◆ WORK REQUEST
From the first line through the line containing "grey mushroom [580,233,634,281]", transcribe the records exactly and include no other lines.

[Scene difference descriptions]

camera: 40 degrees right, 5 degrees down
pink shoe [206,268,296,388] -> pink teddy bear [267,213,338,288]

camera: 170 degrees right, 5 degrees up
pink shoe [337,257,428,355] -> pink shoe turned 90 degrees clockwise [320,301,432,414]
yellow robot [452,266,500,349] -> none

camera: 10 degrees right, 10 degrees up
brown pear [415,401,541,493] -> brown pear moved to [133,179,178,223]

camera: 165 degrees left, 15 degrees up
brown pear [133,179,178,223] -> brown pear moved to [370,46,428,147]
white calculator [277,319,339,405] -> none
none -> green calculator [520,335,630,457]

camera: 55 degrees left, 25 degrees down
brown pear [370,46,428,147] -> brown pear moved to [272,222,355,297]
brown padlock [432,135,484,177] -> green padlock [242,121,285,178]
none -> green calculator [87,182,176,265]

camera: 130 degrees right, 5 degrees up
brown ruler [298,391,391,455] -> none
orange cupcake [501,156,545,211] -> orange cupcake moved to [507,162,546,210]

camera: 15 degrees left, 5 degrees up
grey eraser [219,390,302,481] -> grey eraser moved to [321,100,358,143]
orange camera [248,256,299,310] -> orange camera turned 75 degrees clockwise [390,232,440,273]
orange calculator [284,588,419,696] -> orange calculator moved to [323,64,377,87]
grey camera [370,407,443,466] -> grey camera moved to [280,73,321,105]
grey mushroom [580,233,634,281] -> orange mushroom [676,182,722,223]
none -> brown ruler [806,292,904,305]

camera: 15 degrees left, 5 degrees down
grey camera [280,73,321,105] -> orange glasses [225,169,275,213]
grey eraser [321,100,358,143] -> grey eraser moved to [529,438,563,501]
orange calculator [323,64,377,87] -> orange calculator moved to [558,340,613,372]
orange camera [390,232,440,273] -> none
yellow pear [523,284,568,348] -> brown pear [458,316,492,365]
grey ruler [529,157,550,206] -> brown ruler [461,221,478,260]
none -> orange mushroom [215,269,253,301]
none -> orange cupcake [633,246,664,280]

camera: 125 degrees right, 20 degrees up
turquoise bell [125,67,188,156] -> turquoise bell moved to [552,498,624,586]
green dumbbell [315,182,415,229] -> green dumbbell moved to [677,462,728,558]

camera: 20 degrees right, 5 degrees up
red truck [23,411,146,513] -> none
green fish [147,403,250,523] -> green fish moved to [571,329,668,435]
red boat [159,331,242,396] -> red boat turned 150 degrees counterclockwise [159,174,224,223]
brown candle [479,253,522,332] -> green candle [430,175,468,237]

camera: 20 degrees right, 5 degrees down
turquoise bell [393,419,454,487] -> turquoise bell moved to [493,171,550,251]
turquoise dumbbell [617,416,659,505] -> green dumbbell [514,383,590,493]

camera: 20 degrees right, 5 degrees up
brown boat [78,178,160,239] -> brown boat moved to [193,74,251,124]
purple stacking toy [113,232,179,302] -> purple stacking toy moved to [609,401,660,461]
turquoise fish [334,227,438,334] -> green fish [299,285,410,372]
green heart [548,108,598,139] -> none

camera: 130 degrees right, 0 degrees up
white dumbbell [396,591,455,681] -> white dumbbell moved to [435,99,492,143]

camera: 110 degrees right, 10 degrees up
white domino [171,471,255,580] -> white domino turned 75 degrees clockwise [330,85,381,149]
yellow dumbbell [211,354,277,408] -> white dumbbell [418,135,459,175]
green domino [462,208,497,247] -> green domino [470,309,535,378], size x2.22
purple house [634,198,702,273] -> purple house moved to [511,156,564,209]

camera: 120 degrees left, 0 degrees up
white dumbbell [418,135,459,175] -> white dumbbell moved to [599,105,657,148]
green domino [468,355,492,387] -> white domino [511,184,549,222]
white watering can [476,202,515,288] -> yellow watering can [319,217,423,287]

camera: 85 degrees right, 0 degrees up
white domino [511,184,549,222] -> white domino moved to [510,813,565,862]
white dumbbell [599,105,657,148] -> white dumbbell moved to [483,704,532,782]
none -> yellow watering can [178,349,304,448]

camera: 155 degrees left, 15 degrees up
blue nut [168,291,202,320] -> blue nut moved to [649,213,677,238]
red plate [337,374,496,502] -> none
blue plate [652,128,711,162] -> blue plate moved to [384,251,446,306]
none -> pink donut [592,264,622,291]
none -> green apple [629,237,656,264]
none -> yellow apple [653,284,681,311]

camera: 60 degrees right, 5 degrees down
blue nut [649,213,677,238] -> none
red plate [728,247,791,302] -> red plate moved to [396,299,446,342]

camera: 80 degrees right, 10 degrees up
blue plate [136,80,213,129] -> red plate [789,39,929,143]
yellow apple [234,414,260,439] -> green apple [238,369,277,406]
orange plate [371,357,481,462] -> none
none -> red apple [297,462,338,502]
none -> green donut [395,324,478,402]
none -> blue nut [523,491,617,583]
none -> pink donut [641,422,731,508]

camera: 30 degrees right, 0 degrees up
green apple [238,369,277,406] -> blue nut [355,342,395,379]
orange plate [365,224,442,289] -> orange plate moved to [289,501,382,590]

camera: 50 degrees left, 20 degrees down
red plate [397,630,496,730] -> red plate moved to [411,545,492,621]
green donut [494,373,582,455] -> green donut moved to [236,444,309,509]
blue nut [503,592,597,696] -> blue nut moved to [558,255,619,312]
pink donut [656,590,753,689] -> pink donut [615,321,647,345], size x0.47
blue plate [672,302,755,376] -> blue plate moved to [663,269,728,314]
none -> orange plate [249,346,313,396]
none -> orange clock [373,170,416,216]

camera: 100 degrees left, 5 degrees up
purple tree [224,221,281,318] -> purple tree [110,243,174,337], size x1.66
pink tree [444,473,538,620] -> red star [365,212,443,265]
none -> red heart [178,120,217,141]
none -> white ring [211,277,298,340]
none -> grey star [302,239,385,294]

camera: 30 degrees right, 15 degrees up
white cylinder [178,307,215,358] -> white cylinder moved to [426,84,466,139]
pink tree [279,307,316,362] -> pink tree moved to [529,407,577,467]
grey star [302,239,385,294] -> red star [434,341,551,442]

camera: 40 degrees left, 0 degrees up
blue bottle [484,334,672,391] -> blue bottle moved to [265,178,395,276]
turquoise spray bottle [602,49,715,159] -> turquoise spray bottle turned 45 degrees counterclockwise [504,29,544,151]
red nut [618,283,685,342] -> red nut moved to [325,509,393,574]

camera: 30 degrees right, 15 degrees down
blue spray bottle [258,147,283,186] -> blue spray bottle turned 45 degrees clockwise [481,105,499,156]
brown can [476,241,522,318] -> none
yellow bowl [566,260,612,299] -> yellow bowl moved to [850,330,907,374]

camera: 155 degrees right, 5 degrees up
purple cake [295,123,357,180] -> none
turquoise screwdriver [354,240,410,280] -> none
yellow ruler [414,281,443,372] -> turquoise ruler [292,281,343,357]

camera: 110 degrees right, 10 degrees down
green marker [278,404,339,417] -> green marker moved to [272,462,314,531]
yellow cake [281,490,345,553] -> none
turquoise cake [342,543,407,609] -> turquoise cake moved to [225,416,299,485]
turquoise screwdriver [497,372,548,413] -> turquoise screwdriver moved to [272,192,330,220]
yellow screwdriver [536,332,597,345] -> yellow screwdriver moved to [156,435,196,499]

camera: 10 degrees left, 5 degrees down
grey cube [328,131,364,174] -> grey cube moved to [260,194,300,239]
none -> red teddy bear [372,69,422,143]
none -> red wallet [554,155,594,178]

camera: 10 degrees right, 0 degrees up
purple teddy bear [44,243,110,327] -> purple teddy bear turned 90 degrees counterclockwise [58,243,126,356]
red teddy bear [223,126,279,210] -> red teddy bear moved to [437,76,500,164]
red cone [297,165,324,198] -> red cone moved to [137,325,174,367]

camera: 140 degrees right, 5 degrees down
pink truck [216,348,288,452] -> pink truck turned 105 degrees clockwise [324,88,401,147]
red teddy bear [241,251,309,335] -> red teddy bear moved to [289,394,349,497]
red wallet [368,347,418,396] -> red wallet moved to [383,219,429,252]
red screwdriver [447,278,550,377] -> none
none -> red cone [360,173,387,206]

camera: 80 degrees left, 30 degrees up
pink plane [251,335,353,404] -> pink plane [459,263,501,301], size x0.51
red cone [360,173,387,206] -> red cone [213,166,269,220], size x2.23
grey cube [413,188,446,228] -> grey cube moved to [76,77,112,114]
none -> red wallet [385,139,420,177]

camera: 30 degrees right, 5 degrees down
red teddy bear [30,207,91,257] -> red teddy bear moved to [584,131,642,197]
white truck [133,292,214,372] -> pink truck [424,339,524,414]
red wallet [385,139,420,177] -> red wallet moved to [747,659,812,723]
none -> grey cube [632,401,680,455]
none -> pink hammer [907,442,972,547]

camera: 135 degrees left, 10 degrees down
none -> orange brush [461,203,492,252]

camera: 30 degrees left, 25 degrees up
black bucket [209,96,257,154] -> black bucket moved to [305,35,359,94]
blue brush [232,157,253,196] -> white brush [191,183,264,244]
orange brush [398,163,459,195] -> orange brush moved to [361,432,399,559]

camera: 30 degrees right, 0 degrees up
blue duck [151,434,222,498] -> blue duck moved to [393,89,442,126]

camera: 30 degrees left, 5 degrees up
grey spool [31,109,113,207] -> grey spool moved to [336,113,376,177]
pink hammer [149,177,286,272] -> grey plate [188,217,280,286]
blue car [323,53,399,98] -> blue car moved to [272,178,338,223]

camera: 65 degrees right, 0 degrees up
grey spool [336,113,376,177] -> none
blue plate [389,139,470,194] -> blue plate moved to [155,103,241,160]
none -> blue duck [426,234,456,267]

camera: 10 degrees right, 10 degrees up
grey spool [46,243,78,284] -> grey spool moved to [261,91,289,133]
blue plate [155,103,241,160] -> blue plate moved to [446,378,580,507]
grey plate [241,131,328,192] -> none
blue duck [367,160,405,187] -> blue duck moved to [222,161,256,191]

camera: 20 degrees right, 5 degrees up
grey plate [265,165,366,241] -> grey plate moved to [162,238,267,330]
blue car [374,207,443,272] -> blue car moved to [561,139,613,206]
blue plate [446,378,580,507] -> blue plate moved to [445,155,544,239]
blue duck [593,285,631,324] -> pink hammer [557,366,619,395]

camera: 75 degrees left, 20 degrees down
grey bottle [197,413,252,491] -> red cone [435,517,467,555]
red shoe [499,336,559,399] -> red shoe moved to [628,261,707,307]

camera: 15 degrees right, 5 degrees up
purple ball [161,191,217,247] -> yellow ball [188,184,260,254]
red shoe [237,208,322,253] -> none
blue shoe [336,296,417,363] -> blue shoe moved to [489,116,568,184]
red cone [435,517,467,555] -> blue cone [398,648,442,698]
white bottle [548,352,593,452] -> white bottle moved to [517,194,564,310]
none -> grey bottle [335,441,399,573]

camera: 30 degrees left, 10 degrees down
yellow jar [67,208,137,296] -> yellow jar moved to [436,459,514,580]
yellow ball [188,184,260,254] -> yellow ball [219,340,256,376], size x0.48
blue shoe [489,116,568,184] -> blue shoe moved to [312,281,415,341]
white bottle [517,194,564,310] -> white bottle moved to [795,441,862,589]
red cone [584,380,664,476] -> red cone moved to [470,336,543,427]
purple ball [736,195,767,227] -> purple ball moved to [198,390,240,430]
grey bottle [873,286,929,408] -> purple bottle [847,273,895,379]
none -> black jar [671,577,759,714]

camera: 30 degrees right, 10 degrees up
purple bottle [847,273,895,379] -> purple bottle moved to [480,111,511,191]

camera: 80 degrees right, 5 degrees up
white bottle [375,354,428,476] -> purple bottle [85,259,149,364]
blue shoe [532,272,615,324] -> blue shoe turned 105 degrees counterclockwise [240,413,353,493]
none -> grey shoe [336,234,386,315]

◆ SOLUTION TO THE PROBLEM
camera: 40 degrees right, 5 degrees down
pink shoe [206,268,296,388] -> pink teddy bear [267,213,338,288]

camera: 170 degrees right, 5 degrees up
pink shoe [337,257,428,355] -> pink shoe turned 90 degrees clockwise [320,301,432,414]
yellow robot [452,266,500,349] -> none

camera: 10 degrees right, 10 degrees up
brown pear [415,401,541,493] -> brown pear moved to [133,179,178,223]

camera: 165 degrees left, 15 degrees up
brown pear [133,179,178,223] -> brown pear moved to [370,46,428,147]
white calculator [277,319,339,405] -> none
none -> green calculator [520,335,630,457]

camera: 55 degrees left, 25 degrees down
brown pear [370,46,428,147] -> brown pear moved to [272,222,355,297]
brown padlock [432,135,484,177] -> green padlock [242,121,285,178]
none -> green calculator [87,182,176,265]

camera: 130 degrees right, 5 degrees up
brown ruler [298,391,391,455] -> none
orange cupcake [501,156,545,211] -> orange cupcake moved to [507,162,546,210]

camera: 15 degrees left, 5 degrees up
grey eraser [219,390,302,481] -> grey eraser moved to [321,100,358,143]
orange camera [248,256,299,310] -> orange camera turned 75 degrees clockwise [390,232,440,273]
orange calculator [284,588,419,696] -> orange calculator moved to [323,64,377,87]
grey camera [370,407,443,466] -> grey camera moved to [280,73,321,105]
grey mushroom [580,233,634,281] -> orange mushroom [676,182,722,223]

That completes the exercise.